▶ _Work item_: All entries below must be reproduced without a single change.

Records excerpted from a collection:
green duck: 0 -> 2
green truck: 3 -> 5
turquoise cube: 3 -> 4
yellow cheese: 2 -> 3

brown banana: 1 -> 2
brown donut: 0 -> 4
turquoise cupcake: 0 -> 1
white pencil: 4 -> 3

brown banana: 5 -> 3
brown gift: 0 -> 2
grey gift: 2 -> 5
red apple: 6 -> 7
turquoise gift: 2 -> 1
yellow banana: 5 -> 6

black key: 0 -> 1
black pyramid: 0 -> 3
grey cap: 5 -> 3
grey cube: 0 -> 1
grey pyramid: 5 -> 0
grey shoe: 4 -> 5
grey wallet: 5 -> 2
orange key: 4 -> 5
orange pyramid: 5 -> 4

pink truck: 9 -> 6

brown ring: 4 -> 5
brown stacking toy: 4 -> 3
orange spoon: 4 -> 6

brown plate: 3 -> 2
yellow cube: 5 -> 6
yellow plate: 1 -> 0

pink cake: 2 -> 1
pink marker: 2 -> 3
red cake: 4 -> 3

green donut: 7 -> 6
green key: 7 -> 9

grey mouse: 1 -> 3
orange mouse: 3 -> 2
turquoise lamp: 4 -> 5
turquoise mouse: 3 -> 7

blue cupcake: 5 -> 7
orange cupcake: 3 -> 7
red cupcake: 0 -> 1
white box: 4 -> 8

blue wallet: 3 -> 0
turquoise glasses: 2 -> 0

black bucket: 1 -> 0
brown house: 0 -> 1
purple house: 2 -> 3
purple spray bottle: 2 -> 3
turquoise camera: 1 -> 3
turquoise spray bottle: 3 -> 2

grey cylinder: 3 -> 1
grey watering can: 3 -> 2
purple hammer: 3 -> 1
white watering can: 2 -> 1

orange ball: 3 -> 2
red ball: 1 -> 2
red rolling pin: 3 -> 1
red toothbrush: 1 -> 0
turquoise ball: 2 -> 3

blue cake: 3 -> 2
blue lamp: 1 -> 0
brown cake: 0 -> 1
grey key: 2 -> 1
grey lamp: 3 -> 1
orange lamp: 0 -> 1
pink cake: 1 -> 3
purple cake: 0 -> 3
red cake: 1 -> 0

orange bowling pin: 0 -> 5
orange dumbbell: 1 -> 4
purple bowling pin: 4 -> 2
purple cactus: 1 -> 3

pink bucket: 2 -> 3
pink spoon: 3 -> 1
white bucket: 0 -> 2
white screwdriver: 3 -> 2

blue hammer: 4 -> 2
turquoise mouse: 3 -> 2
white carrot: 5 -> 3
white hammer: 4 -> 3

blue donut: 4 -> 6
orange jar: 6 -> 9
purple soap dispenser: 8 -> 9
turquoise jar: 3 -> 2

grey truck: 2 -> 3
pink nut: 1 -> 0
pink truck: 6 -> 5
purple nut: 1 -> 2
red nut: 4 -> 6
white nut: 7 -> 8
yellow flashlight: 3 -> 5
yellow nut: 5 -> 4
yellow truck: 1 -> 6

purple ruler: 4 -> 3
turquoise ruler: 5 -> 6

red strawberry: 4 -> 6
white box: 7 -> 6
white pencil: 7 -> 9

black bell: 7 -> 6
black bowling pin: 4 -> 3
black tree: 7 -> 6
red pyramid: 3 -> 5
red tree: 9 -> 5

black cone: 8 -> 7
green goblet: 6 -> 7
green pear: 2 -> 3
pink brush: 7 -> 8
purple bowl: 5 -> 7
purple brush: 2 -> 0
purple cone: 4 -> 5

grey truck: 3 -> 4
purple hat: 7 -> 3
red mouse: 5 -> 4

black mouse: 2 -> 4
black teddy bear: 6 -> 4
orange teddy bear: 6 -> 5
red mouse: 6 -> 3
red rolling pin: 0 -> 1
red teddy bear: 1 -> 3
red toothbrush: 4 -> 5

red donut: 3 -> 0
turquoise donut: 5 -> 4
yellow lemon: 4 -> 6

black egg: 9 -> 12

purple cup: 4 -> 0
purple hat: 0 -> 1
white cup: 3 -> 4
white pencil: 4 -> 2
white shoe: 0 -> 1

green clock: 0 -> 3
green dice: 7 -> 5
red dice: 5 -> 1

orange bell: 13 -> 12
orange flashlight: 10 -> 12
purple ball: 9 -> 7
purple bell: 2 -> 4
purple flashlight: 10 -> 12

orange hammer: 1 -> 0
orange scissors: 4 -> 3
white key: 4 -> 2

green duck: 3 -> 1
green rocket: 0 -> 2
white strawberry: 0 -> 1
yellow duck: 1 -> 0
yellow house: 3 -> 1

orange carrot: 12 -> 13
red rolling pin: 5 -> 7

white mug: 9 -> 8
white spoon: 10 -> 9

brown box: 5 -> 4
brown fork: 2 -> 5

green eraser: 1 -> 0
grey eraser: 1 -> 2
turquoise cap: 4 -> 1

▶ _Response area_:
green duck: 0 -> 2
green truck: 3 -> 5
turquoise cube: 3 -> 4
yellow cheese: 2 -> 3

brown banana: 1 -> 2
brown donut: 0 -> 4
turquoise cupcake: 0 -> 1
white pencil: 4 -> 3

brown banana: 5 -> 3
brown gift: 0 -> 2
grey gift: 2 -> 5
red apple: 6 -> 7
turquoise gift: 2 -> 1
yellow banana: 5 -> 6

black key: 0 -> 1
black pyramid: 0 -> 3
grey cap: 5 -> 3
grey cube: 0 -> 1
grey pyramid: 5 -> 0
grey shoe: 4 -> 5
grey wallet: 5 -> 2
orange key: 4 -> 5
orange pyramid: 5 -> 4

pink truck: 9 -> 6

brown ring: 4 -> 5
brown stacking toy: 4 -> 3
orange spoon: 4 -> 6

brown plate: 3 -> 2
yellow cube: 5 -> 6
yellow plate: 1 -> 0

pink cake: 2 -> 1
pink marker: 2 -> 3
red cake: 4 -> 3

green donut: 7 -> 6
green key: 7 -> 9

grey mouse: 1 -> 3
orange mouse: 3 -> 2
turquoise lamp: 4 -> 5
turquoise mouse: 3 -> 7

blue cupcake: 5 -> 7
orange cupcake: 3 -> 7
red cupcake: 0 -> 1
white box: 4 -> 8

blue wallet: 3 -> 0
turquoise glasses: 2 -> 0

black bucket: 1 -> 0
brown house: 0 -> 1
purple house: 2 -> 3
purple spray bottle: 2 -> 3
turquoise camera: 1 -> 3
turquoise spray bottle: 3 -> 2

grey cylinder: 3 -> 1
grey watering can: 3 -> 2
purple hammer: 3 -> 1
white watering can: 2 -> 1

orange ball: 3 -> 2
red ball: 1 -> 2
red rolling pin: 3 -> 1
red toothbrush: 1 -> 0
turquoise ball: 2 -> 3

blue cake: 3 -> 2
blue lamp: 1 -> 0
brown cake: 0 -> 1
grey key: 2 -> 1
grey lamp: 3 -> 1
orange lamp: 0 -> 1
pink cake: 1 -> 3
purple cake: 0 -> 3
red cake: 1 -> 0

orange bowling pin: 0 -> 5
orange dumbbell: 1 -> 4
purple bowling pin: 4 -> 2
purple cactus: 1 -> 3

pink bucket: 2 -> 3
pink spoon: 3 -> 1
white bucket: 0 -> 2
white screwdriver: 3 -> 2

blue hammer: 4 -> 2
turquoise mouse: 3 -> 2
white carrot: 5 -> 3
white hammer: 4 -> 3

blue donut: 4 -> 6
orange jar: 6 -> 9
purple soap dispenser: 8 -> 9
turquoise jar: 3 -> 2

grey truck: 2 -> 3
pink nut: 1 -> 0
pink truck: 6 -> 5
purple nut: 1 -> 2
red nut: 4 -> 6
white nut: 7 -> 8
yellow flashlight: 3 -> 5
yellow nut: 5 -> 4
yellow truck: 1 -> 6

purple ruler: 4 -> 3
turquoise ruler: 5 -> 6

red strawberry: 4 -> 6
white box: 7 -> 6
white pencil: 7 -> 9

black bell: 7 -> 6
black bowling pin: 4 -> 3
black tree: 7 -> 6
red pyramid: 3 -> 5
red tree: 9 -> 5

black cone: 8 -> 7
green goblet: 6 -> 7
green pear: 2 -> 3
pink brush: 7 -> 8
purple bowl: 5 -> 7
purple brush: 2 -> 0
purple cone: 4 -> 5

grey truck: 3 -> 4
purple hat: 7 -> 3
red mouse: 5 -> 4

black mouse: 2 -> 4
black teddy bear: 6 -> 4
orange teddy bear: 6 -> 5
red mouse: 6 -> 3
red rolling pin: 0 -> 1
red teddy bear: 1 -> 3
red toothbrush: 4 -> 5

red donut: 3 -> 0
turquoise donut: 5 -> 4
yellow lemon: 4 -> 6

black egg: 9 -> 12

purple cup: 4 -> 0
purple hat: 0 -> 1
white cup: 3 -> 4
white pencil: 4 -> 2
white shoe: 0 -> 1

green clock: 0 -> 3
green dice: 7 -> 5
red dice: 5 -> 1

orange bell: 13 -> 12
orange flashlight: 10 -> 12
purple ball: 9 -> 7
purple bell: 2 -> 4
purple flashlight: 10 -> 12

orange hammer: 1 -> 0
orange scissors: 4 -> 3
white key: 4 -> 2

green duck: 3 -> 1
green rocket: 0 -> 2
white strawberry: 0 -> 1
yellow duck: 1 -> 0
yellow house: 3 -> 1

orange carrot: 12 -> 13
red rolling pin: 5 -> 7

white mug: 9 -> 8
white spoon: 10 -> 9

brown box: 5 -> 4
brown fork: 2 -> 5

green eraser: 1 -> 0
grey eraser: 1 -> 2
turquoise cap: 4 -> 1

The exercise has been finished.